* _ACTION ITEM_
Reproduce the entries word for word, and omit any picture you find in them.

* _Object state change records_
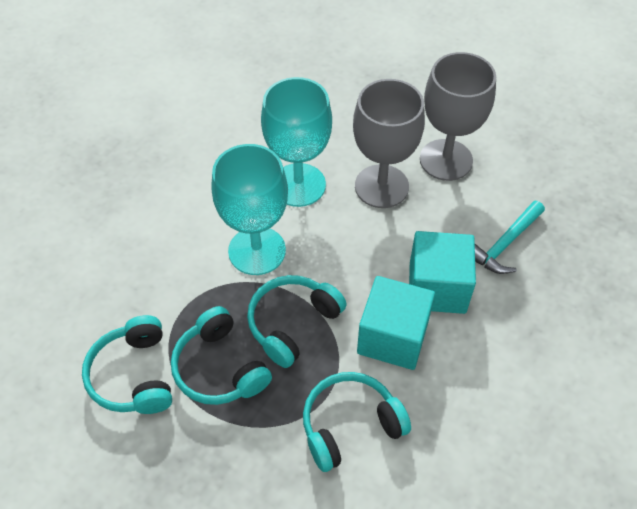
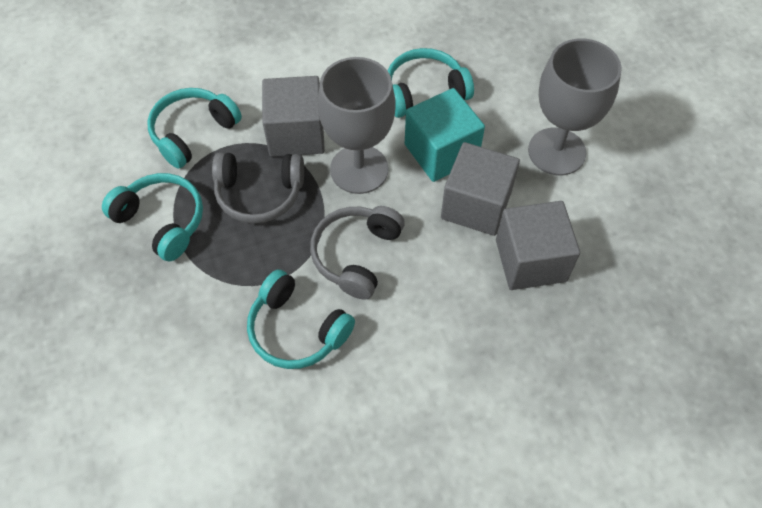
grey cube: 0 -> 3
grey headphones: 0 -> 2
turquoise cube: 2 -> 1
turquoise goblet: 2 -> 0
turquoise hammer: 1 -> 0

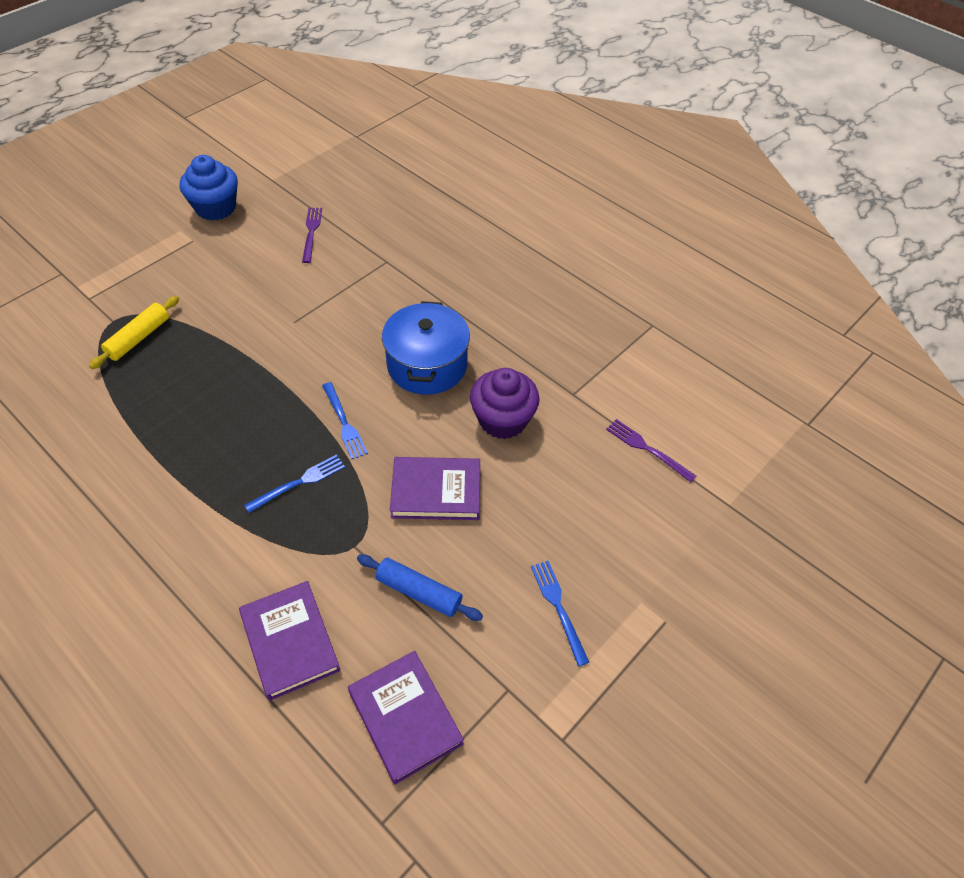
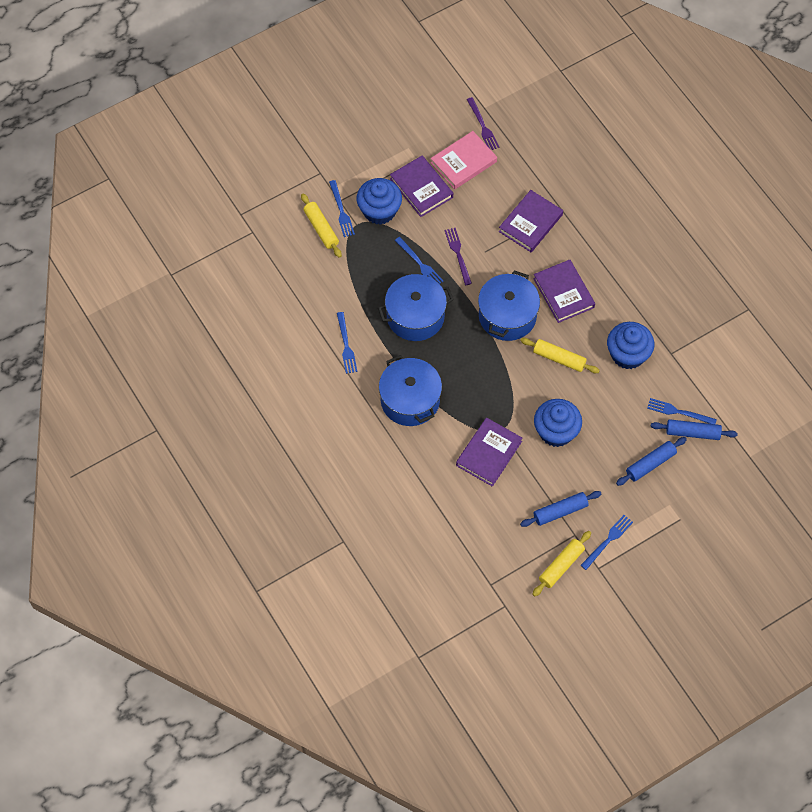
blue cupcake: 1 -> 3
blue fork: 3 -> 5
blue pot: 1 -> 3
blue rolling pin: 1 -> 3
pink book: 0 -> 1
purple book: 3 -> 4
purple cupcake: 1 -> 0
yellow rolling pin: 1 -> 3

* _RESULT OF THIS EXERCISE_
grey cube: 0 -> 3
grey headphones: 0 -> 2
turquoise cube: 2 -> 1
turquoise goblet: 2 -> 0
turquoise hammer: 1 -> 0

blue cupcake: 1 -> 3
blue fork: 3 -> 5
blue pot: 1 -> 3
blue rolling pin: 1 -> 3
pink book: 0 -> 1
purple book: 3 -> 4
purple cupcake: 1 -> 0
yellow rolling pin: 1 -> 3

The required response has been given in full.